> [Required action] Please set down the data word for word; images do not go in the copy.

Object correspondence data:
======

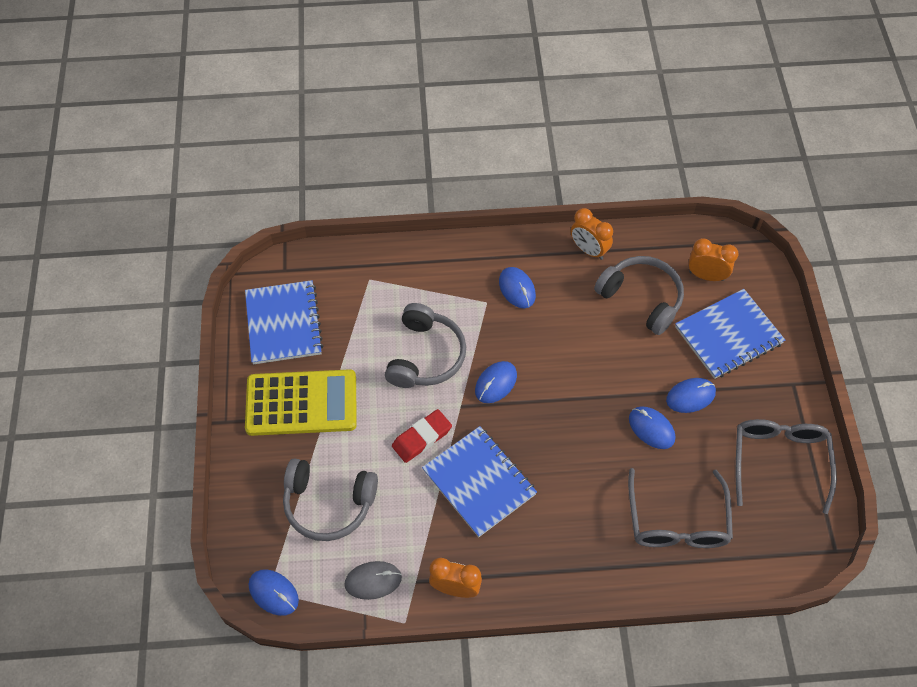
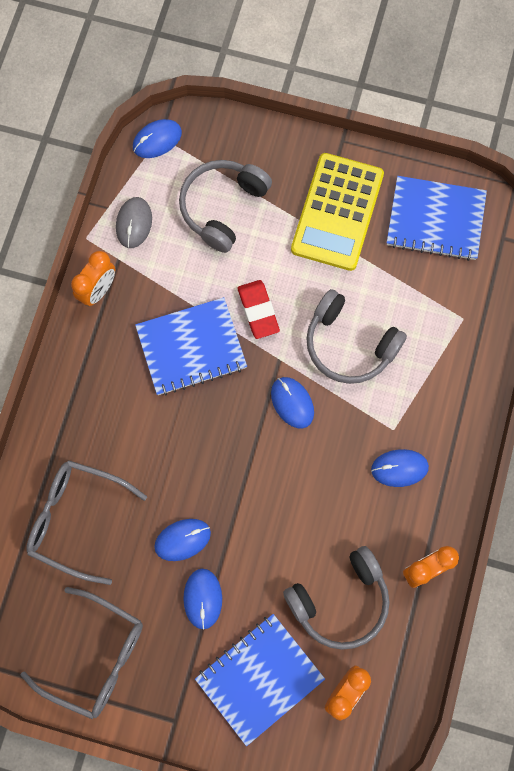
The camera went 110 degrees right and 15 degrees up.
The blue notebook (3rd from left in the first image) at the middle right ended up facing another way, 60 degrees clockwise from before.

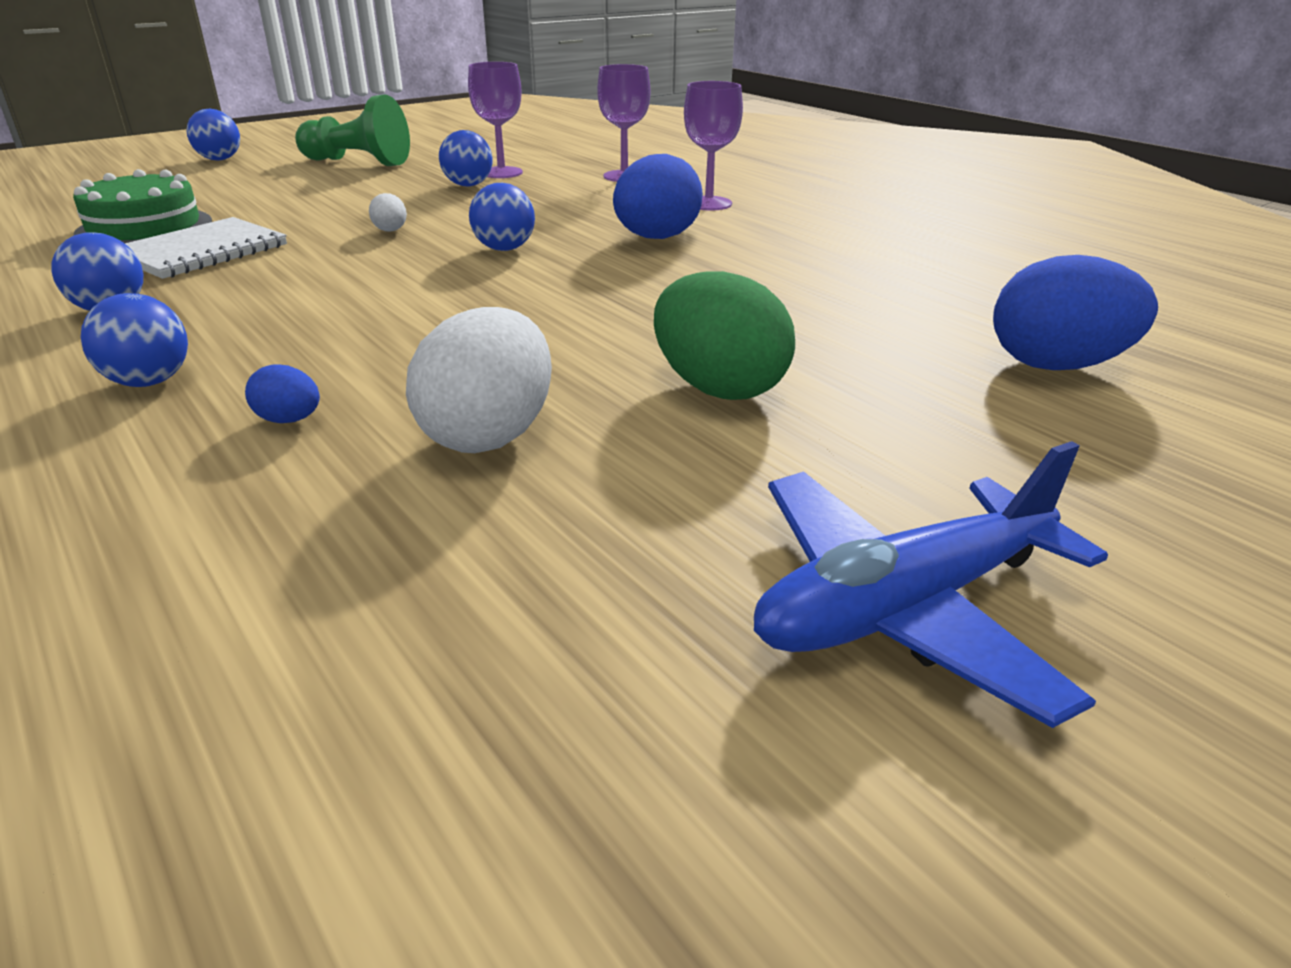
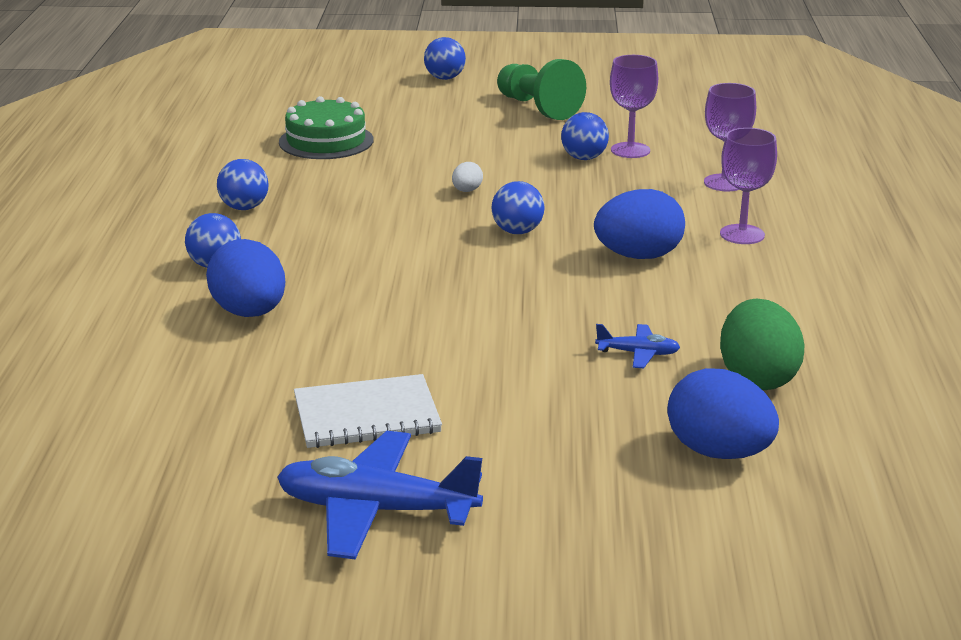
The camera went 40 degrees right and 5 degrees down.
The second view lost the white egg (2nd from left) at the centre.
The second view gained the blue plane (2nd from left) at the centre.
The white notebook ended up elsewhere, having gone from the top left to the centre.
The green egg ended up elsewhere, having gone from the centre to the middle right.
The size of the blue egg (1st from left) at the middle left changed by a factor of 2.16.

======

> [Answer for this exercise]
The camera went 110 degrees right and 15 degrees up.
The blue notebook (3rd from left in the first image) at the middle right ended up facing another way, 60 degrees clockwise from before.

The camera went 40 degrees right and 5 degrees down.
The second view lost the white egg (2nd from left) at the centre.
The second view gained the blue plane (2nd from left) at the centre.
The white notebook ended up elsewhere, having gone from the top left to the centre.
The green egg ended up elsewhere, having gone from the centre to the middle right.
The size of the blue egg (1st from left) at the middle left changed by a factor of 2.16.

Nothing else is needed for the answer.